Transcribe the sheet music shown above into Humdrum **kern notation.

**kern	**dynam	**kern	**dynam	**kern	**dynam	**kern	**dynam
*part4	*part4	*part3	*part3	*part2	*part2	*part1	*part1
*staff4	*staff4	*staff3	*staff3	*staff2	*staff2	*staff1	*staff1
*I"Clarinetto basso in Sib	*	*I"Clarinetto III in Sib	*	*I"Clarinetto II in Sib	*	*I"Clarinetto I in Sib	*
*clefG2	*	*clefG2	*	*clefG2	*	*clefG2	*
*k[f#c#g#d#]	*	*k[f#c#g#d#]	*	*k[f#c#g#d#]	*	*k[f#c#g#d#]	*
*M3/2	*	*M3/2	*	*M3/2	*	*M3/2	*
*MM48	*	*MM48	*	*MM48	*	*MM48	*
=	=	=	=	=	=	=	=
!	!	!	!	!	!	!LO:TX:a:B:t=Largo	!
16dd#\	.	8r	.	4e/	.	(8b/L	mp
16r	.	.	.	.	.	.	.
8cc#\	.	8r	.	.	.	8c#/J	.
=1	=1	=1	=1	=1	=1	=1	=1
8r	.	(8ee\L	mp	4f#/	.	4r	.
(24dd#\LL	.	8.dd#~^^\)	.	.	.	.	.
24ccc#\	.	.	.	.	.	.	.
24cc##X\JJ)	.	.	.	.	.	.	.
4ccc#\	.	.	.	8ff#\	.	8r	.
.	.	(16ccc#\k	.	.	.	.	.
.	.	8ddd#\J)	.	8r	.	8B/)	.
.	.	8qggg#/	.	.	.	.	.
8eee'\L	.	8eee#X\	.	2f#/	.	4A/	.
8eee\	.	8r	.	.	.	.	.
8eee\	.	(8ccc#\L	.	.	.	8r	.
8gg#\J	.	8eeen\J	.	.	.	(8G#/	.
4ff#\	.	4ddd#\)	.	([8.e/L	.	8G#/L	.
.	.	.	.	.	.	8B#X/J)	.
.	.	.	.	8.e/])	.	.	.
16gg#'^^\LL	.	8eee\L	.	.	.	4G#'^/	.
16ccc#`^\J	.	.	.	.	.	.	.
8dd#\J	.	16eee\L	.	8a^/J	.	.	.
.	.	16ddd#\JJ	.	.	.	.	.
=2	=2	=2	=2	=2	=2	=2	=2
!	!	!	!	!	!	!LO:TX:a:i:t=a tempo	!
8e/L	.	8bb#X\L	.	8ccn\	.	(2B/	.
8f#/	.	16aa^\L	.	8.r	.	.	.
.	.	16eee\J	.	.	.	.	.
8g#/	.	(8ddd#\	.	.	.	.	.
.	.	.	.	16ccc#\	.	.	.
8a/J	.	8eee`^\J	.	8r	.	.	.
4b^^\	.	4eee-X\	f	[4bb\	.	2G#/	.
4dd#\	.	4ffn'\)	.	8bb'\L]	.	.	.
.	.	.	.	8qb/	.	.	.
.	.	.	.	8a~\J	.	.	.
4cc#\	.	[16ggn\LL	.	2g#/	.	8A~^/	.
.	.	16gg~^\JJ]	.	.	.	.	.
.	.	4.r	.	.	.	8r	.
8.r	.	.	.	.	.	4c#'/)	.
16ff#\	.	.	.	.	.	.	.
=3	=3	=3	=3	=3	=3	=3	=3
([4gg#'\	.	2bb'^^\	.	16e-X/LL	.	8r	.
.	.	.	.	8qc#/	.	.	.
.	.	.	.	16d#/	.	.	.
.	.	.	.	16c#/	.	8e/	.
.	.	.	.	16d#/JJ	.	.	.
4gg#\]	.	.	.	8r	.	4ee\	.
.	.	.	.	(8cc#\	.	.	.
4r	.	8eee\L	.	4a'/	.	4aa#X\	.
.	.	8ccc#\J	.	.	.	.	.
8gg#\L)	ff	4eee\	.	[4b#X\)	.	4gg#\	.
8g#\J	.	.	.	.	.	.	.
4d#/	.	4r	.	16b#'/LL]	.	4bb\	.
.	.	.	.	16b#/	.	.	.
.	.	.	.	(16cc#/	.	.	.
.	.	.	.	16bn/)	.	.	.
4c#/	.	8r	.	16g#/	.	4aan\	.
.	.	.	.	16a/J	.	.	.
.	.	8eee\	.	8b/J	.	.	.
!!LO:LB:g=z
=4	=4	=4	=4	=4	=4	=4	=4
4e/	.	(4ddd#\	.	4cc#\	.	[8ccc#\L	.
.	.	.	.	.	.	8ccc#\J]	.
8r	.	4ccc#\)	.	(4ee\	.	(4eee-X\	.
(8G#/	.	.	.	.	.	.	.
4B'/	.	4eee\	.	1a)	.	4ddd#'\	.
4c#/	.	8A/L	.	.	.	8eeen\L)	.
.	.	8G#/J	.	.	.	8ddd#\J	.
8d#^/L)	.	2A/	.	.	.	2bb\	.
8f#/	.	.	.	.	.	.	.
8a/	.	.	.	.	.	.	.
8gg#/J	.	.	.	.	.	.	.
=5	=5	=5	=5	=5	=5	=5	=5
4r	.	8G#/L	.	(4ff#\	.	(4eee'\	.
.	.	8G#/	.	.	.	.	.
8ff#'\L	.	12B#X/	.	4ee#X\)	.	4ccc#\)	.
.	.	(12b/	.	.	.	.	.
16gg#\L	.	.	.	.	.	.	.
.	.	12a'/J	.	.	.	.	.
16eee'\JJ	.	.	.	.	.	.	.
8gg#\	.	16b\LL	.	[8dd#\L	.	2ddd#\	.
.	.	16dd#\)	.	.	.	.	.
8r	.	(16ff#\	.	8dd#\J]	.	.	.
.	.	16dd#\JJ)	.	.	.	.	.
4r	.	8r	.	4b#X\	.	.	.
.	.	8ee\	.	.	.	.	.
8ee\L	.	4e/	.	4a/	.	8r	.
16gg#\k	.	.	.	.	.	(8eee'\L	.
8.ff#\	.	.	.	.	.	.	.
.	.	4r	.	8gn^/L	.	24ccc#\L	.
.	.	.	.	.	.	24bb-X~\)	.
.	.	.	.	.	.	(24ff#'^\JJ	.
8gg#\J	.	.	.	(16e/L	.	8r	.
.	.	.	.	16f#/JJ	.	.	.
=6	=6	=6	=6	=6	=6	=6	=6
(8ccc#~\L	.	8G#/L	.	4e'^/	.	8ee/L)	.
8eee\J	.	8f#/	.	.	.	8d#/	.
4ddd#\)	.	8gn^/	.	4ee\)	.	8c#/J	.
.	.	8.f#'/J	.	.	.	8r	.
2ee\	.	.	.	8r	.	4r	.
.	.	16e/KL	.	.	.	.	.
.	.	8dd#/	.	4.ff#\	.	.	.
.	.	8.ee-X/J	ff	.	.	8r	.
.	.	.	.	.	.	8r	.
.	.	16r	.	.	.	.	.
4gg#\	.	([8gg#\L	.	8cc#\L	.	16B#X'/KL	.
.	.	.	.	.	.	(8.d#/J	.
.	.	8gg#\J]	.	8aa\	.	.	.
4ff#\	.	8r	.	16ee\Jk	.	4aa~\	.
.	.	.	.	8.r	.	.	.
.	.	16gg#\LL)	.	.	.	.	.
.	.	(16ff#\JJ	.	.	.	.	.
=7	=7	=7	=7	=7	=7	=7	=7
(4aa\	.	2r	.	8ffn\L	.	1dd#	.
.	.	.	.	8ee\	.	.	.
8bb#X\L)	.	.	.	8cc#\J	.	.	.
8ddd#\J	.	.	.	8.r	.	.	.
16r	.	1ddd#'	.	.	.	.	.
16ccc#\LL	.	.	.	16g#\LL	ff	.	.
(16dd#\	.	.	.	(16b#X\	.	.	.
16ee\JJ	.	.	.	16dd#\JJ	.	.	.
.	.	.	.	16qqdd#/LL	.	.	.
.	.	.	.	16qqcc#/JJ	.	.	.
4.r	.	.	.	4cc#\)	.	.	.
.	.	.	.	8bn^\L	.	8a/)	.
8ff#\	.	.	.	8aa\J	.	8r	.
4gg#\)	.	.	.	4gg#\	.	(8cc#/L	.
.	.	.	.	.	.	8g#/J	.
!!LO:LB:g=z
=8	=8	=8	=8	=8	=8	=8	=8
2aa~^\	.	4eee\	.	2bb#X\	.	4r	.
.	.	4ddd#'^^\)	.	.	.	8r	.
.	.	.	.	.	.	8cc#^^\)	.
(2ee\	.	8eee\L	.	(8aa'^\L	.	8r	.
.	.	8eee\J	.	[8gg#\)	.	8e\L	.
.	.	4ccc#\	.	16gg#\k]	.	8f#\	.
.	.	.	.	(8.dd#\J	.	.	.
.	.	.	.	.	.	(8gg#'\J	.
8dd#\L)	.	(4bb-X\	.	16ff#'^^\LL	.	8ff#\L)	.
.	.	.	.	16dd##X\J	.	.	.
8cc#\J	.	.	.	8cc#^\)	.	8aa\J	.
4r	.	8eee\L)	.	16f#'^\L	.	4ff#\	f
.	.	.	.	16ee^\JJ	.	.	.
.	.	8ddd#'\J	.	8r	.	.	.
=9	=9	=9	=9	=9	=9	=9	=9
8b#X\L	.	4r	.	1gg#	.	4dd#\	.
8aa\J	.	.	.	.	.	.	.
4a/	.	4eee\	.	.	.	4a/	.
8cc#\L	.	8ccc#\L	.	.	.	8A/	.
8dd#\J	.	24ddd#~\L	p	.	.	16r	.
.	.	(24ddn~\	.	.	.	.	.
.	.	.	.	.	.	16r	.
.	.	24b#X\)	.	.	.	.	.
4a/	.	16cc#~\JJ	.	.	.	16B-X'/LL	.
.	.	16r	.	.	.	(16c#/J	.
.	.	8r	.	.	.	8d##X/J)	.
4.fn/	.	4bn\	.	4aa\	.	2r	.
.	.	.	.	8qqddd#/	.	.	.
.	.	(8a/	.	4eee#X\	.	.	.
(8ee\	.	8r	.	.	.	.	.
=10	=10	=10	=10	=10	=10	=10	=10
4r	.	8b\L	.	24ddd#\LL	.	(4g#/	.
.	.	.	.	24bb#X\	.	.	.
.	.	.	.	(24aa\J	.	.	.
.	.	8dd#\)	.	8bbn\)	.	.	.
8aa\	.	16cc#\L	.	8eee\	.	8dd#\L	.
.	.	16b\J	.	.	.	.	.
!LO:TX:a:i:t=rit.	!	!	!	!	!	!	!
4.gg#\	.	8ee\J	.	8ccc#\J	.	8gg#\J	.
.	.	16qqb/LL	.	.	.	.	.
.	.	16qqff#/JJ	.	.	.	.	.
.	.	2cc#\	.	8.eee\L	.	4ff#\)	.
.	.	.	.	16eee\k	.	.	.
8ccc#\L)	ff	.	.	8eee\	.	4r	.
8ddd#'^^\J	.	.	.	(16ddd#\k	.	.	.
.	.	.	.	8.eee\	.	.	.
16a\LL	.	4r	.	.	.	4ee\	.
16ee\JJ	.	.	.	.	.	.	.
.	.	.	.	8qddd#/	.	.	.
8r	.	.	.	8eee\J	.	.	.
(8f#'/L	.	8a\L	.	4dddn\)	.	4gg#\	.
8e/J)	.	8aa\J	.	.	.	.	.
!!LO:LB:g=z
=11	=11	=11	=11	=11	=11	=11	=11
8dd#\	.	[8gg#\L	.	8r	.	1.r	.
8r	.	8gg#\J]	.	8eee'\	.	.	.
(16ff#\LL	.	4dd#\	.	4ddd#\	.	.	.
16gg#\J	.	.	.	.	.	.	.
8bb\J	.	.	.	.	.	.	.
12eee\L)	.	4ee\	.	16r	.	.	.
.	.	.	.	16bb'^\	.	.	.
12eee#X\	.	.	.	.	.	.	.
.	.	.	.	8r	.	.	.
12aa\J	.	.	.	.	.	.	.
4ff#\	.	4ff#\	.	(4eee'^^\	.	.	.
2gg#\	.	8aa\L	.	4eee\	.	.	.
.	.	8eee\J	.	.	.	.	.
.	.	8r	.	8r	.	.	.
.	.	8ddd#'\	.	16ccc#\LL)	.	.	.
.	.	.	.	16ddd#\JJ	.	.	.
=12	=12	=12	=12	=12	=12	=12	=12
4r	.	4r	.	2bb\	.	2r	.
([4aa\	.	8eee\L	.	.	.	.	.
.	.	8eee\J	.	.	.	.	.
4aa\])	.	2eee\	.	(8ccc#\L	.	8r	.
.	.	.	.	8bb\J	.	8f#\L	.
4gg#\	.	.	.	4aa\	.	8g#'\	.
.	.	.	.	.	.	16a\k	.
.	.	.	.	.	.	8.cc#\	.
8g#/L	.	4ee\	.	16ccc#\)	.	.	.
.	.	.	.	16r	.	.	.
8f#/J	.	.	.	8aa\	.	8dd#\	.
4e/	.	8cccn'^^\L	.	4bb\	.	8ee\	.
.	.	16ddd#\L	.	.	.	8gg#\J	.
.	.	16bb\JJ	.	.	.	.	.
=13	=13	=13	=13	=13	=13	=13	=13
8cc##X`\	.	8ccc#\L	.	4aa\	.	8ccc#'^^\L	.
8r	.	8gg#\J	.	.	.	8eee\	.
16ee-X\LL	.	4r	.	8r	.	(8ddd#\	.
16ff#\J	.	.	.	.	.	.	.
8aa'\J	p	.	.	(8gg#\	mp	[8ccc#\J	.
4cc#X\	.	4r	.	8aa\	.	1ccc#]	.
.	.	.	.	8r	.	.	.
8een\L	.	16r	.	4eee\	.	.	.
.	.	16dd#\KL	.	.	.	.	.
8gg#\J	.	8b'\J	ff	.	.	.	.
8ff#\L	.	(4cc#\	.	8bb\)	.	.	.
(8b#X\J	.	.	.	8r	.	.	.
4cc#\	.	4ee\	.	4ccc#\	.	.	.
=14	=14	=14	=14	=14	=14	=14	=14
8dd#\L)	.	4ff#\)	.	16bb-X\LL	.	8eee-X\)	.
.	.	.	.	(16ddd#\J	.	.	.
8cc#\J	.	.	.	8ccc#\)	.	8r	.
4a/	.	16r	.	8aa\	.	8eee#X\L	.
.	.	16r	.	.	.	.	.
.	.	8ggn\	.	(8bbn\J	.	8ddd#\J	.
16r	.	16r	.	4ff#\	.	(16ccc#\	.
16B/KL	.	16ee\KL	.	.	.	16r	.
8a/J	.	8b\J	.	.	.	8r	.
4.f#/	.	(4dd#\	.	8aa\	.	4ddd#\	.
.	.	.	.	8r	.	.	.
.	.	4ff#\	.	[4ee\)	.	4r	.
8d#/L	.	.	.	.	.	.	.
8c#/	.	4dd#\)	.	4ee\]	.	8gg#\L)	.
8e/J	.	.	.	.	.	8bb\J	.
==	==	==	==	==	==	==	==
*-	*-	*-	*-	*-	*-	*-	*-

#### Task details
How many lines of the listing above contain the string "kern"? Reply with the number alone.

#### Task response
2